• _Work to be completed_
Only the text of the records belongs in the answer, copied exactly, with every picture omitted.

Stored data entries:
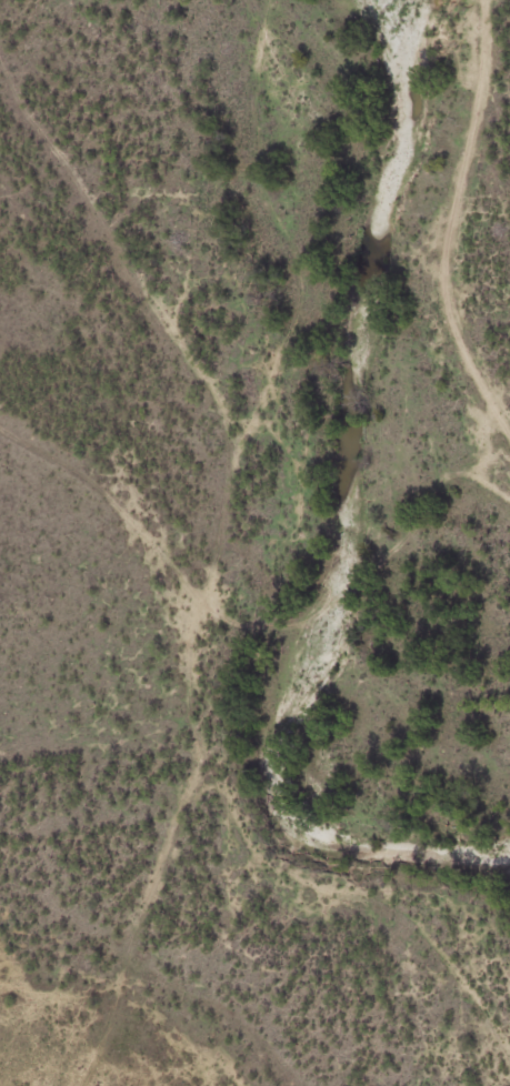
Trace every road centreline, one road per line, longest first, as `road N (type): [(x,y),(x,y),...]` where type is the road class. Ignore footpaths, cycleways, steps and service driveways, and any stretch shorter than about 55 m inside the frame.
road 1 (track): [(81,1085),(198,775),(190,642),(164,556),(89,475),(0,422)]
road 2 (track): [(164,556),(224,620),(291,626),(403,540),(394,496),(430,476),(472,474),(509,494)]
road 3 (track): [(509,437),(446,309),(449,251),(489,47),(486,0)]

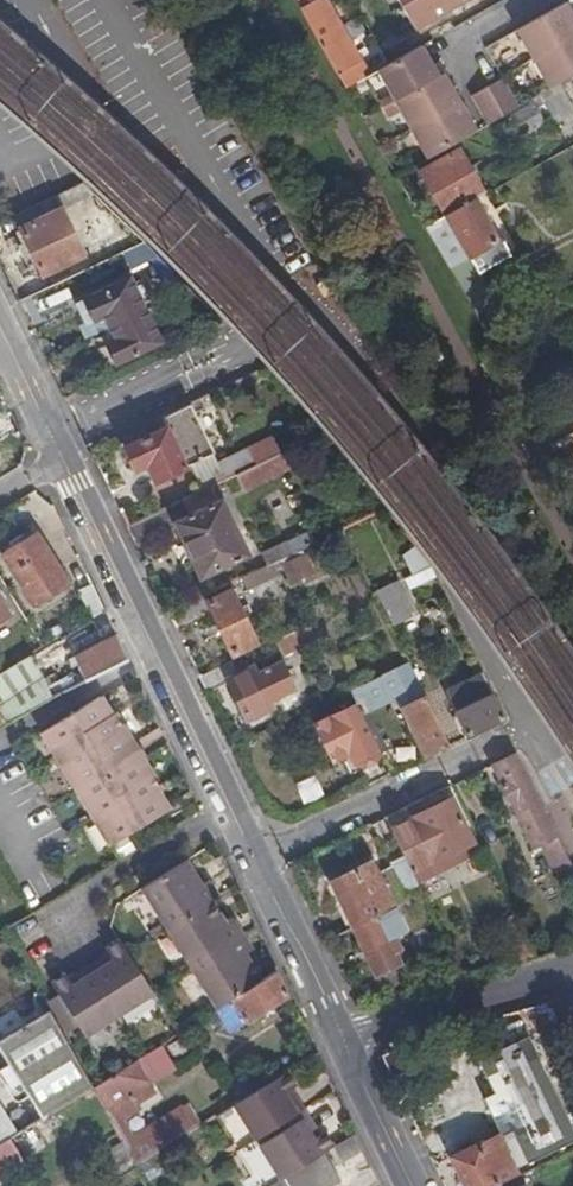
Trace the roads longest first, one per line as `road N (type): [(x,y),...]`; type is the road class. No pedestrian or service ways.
road 1 (unclassified): [(65,456),(251,853)]
road 2 (unclassified): [(251,853),(411,1185)]
road 3 (residential): [(537,728),(251,853)]
road 4 (unclassified): [(478,86),(449,45),(536,0)]
road 5 (unclassified): [(0,323),(65,456)]

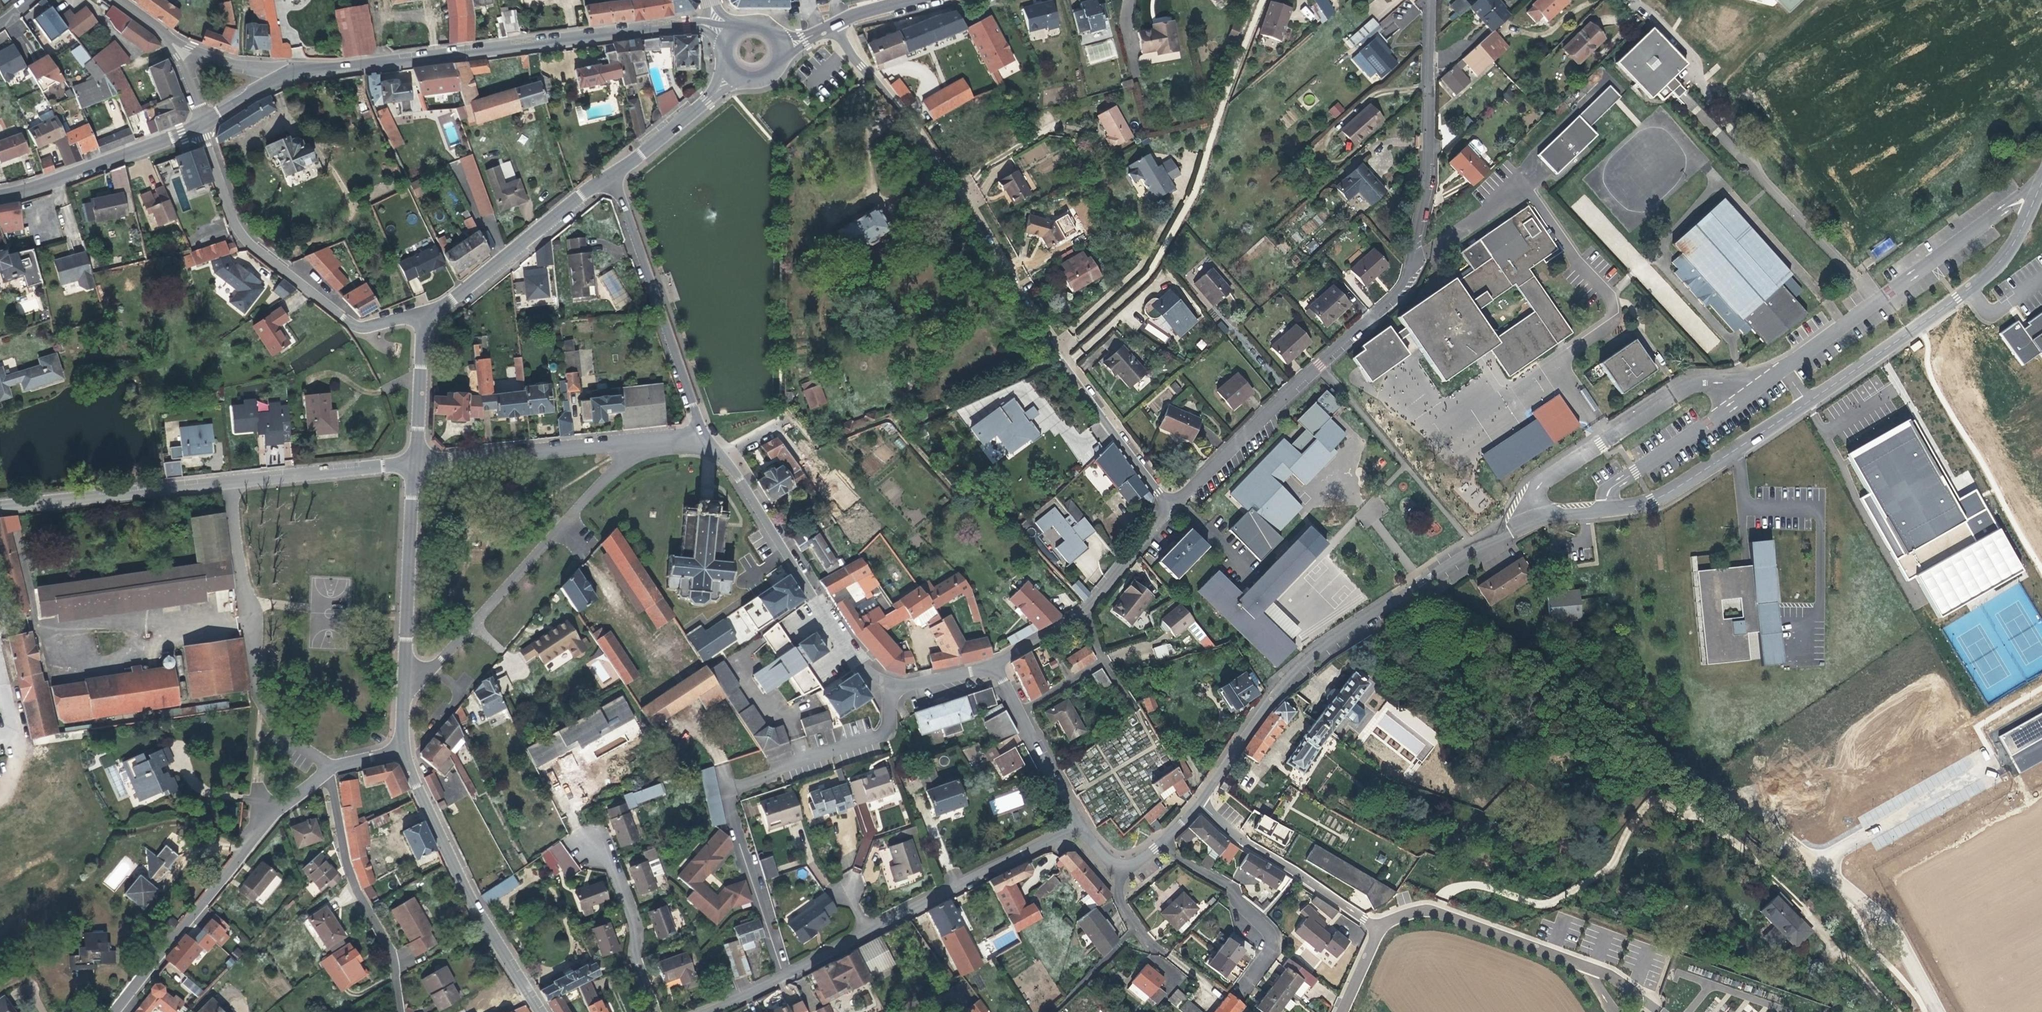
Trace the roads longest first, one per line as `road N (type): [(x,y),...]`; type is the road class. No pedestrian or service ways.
road 1 (residential): [(1430,0),(1429,181),(1404,283),(1171,511)]
road 2 (residential): [(1171,511),(912,127),(833,26)]
road 3 (residential): [(1196,804),(1310,656),(1525,525),(1604,509)]
road 4 (tertiary): [(717,24),(289,71)]
road 5 (unclassified): [(1817,863),(1717,777),(1673,719),(1642,638),(1624,507)]
road 6 (residential): [(890,686),(887,731),(727,790),(786,974)]
road 7 (residential): [(404,695),(643,443)]
road 8 (residential): [(203,123),(236,220),(261,251),(362,326),(429,315)]
road 9 (residential): [(333,767),(279,733),(267,702),(236,482)]
road 10 (residential): [(325,775),(249,851),(120,1011)]
road 11 (residential): [(1807,402),(1998,268),(2036,198)]
road 12 (residential): [(2036,198),(2006,207),(1782,369)]
road 13 (tertiary): [(402,752),(471,899),(542,1011)]
road 14 (residential): [(720,452),(864,668),(890,686)]
road 15 (residential): [(1380,928),(1409,913),(1454,917),(1608,973),(1647,1002)]
road 16 (residential): [(615,176),(703,436)]
road 17 (residential): [(325,775),(346,864),(393,956),(400,1011)]
road 18 (residential): [(236,482),(0,506)]
road 19 (residential): [(866,930),(1078,824)]
road 20 (tertiary): [(416,462),(404,695)]
road 21 (tertiary): [(615,176),(429,315)]
road 22 (residential): [(1782,369),(1619,482),(1604,509)]
road 23 (residential): [(643,443),(416,462)]
road 24 (residential): [(1196,804),(1238,842),(1380,928)]
road 25 (residential): [(1159,846),(1233,887),(1238,904),(1273,933),(1274,951),(1243,990)]
road 26 (tertiary): [(203,123),(0,193)]
road 27 (residential): [(1624,507),(1673,490),(1807,402)]
road 28 (unclassified): [(1817,863),(1994,766)]
road 29 (unclassified): [(1937,1011),(1898,935),(1817,863)]
road 30 (residential): [(654,1011),(613,869),(587,842)]
road 31 (residential): [(416,462),(236,482)]
road 32 (residential): [(1078,824),(996,665)]
road 33 (tertiary): [(739,78),(615,176)]
road 34 (tertiary): [(429,315),(416,462)]
road 35 (unclassified): [(0,616),(21,731),(0,747)]
road 36 (residential): [(1086,611),(1171,511)]
road 37 (unclassified): [(289,71),(238,63),(166,36)]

• _Output_
Trace every road centreline, one road per line, longest first, as `road N (type): [(x,y),(x,y),...]` where type is the road class. Ignore footpaths, cycleways, steps and service driveways, and any stretch shorter than about 55 m inside the frame.
road 1 (track): [(81,1085),(198,775),(190,642),(164,556),(89,475),(0,422)]
road 2 (track): [(164,556),(224,620),(291,626),(403,540),(394,496),(430,476),(472,474),(509,494)]
road 3 (track): [(509,437),(446,309),(449,251),(489,47),(486,0)]

Trace the roads longest first, one per line as `road N (type): [(x,y),...]`; type is the road class. No pedestrian or service ways.
road 1 (unclassified): [(65,456),(251,853)]
road 2 (unclassified): [(251,853),(411,1185)]
road 3 (residential): [(537,728),(251,853)]
road 4 (unclassified): [(478,86),(449,45),(536,0)]
road 5 (unclassified): [(0,323),(65,456)]

Trace the roads longest first, one per line as `road N (type): [(x,y),...]`; type is the road class. No pedestrian or service ways.
road 1 (residential): [(1430,0),(1429,181),(1404,283),(1171,511)]
road 2 (residential): [(1171,511),(912,127),(833,26)]
road 3 (residential): [(1196,804),(1310,656),(1525,525),(1604,509)]
road 4 (tertiary): [(717,24),(289,71)]
road 5 (unclassified): [(1817,863),(1717,777),(1673,719),(1642,638),(1624,507)]
road 6 (residential): [(890,686),(887,731),(727,790),(786,974)]
road 7 (residential): [(404,695),(643,443)]
road 8 (residential): [(203,123),(236,220),(261,251),(362,326),(429,315)]
road 9 (residential): [(333,767),(279,733),(267,702),(236,482)]
road 10 (residential): [(325,775),(249,851),(120,1011)]
road 11 (residential): [(1807,402),(1998,268),(2036,198)]
road 12 (residential): [(2036,198),(2006,207),(1782,369)]
road 13 (tertiary): [(402,752),(471,899),(542,1011)]
road 14 (residential): [(720,452),(864,668),(890,686)]
road 15 (residential): [(1380,928),(1409,913),(1454,917),(1608,973),(1647,1002)]
road 16 (residential): [(615,176),(703,436)]
road 17 (residential): [(325,775),(346,864),(393,956),(400,1011)]
road 18 (residential): [(236,482),(0,506)]
road 19 (residential): [(866,930),(1078,824)]
road 20 (tertiary): [(416,462),(404,695)]
road 21 (tertiary): [(615,176),(429,315)]
road 22 (residential): [(1782,369),(1619,482),(1604,509)]
road 23 (residential): [(643,443),(416,462)]
road 24 (residential): [(1196,804),(1238,842),(1380,928)]
road 25 (residential): [(1159,846),(1233,887),(1238,904),(1273,933),(1274,951),(1243,990)]
road 26 (tertiary): [(203,123),(0,193)]
road 27 (residential): [(1624,507),(1673,490),(1807,402)]
road 28 (unclassified): [(1817,863),(1994,766)]
road 29 (unclassified): [(1937,1011),(1898,935),(1817,863)]
road 30 (residential): [(654,1011),(613,869),(587,842)]
road 31 (residential): [(416,462),(236,482)]
road 32 (residential): [(1078,824),(996,665)]
road 33 (tertiary): [(739,78),(615,176)]
road 34 (tertiary): [(429,315),(416,462)]
road 35 (unclassified): [(0,616),(21,731),(0,747)]
road 36 (residential): [(1086,611),(1171,511)]
road 37 (unclassified): [(289,71),(238,63),(166,36)]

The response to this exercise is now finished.